§ **Exercise prompt**
When a line of the entries contains "degrees", please list that line.

§ **Material provided**
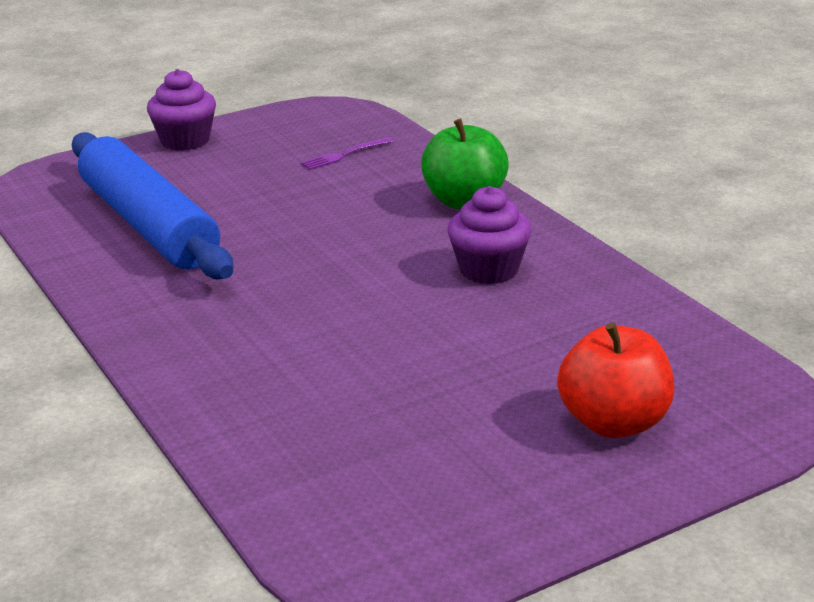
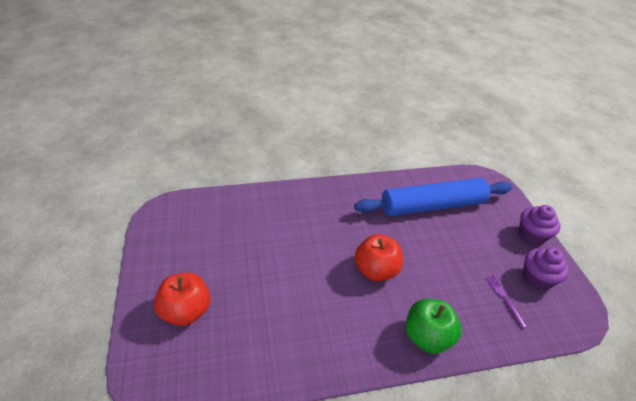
camera: 105 degrees right, 15 degrees up
purple cupcake [447,186,531,284] -> purple cupcake moved to [523,247,569,291]
none -> red apple [355,234,403,281]

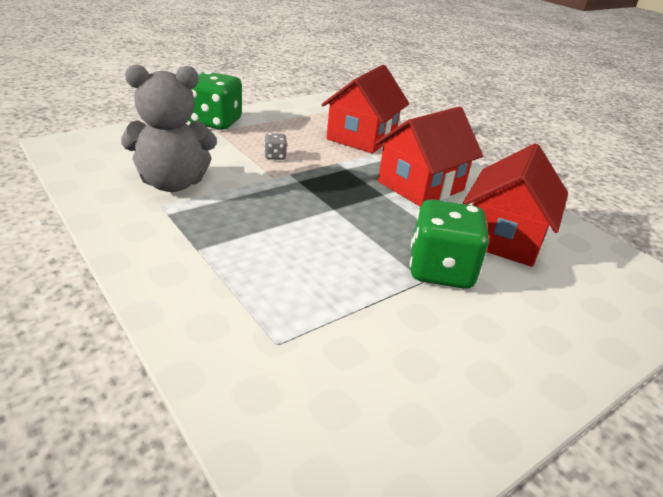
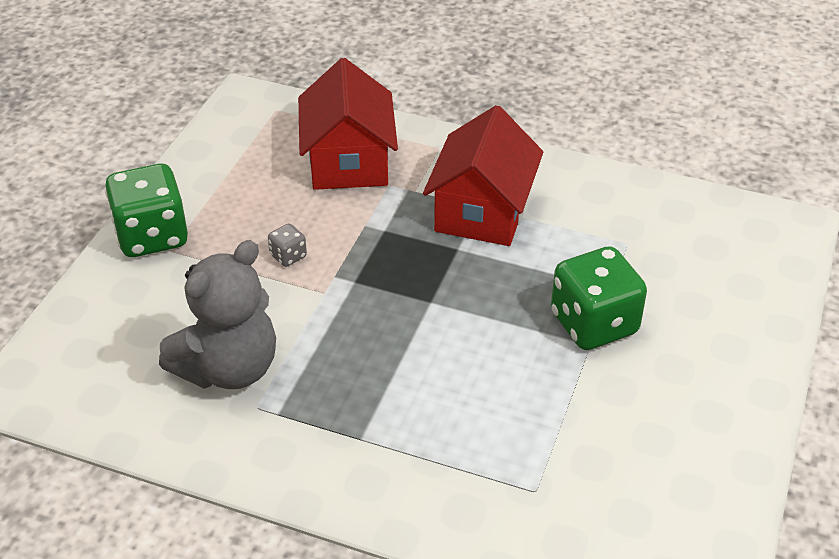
camera: 30 degrees left, 10 degrees up
red house [463,143,568,267] -> none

§ **Problem solution**
camera: 105 degrees right, 15 degrees up
camera: 30 degrees left, 10 degrees up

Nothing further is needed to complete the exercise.